● **INSTRUCTIONS FOR THE TASK**:
Everything from the line holding "(124, 216) = (270, 165): brown" through the last line below is needed; please reproduce those lines exactly, adding nothing.

● **THE INPUT**:
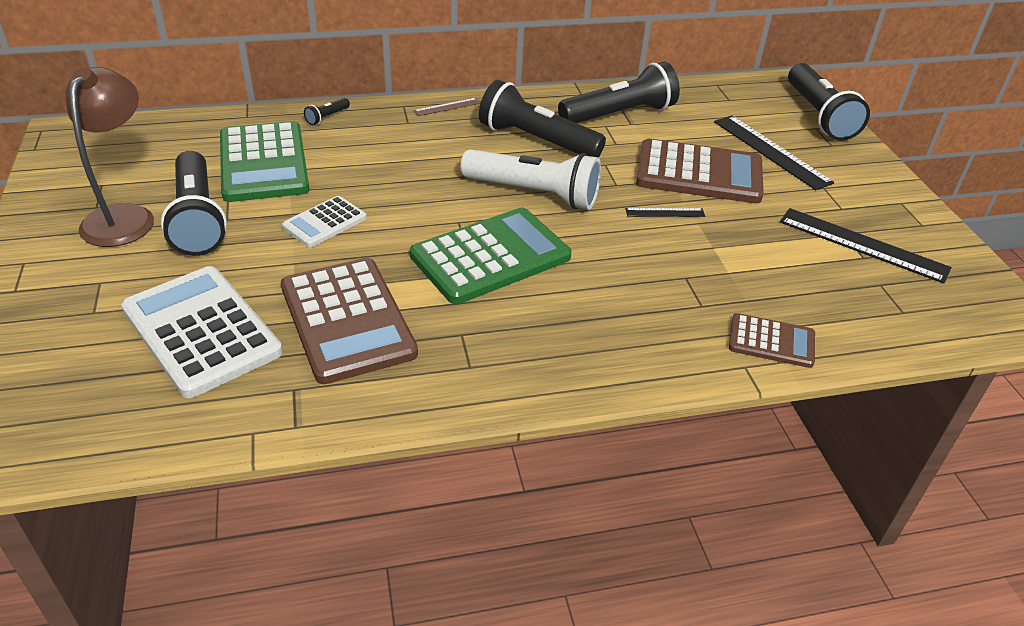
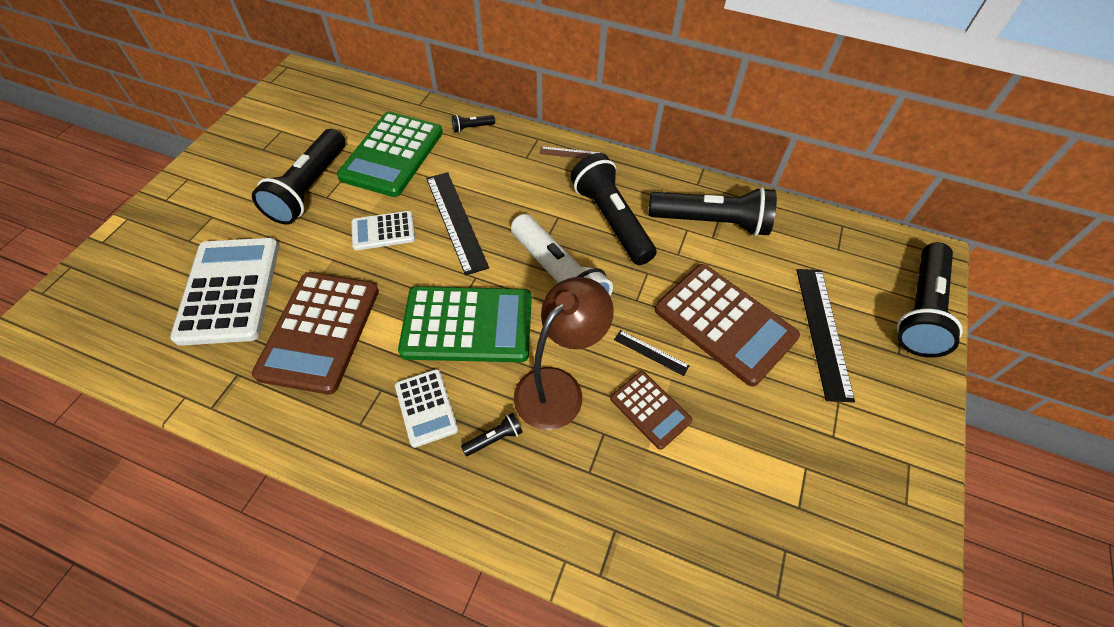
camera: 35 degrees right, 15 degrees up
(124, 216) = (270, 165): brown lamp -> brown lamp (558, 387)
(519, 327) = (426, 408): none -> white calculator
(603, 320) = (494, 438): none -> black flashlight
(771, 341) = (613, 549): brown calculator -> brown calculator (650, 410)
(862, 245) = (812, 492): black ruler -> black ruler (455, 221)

● **WRITTEN SOLUTION**:
(124, 216) = (270, 165): brown lamp -> brown lamp (558, 387)
(519, 327) = (426, 408): none -> white calculator
(603, 320) = (494, 438): none -> black flashlight
(771, 341) = (613, 549): brown calculator -> brown calculator (650, 410)
(862, 245) = (812, 492): black ruler -> black ruler (455, 221)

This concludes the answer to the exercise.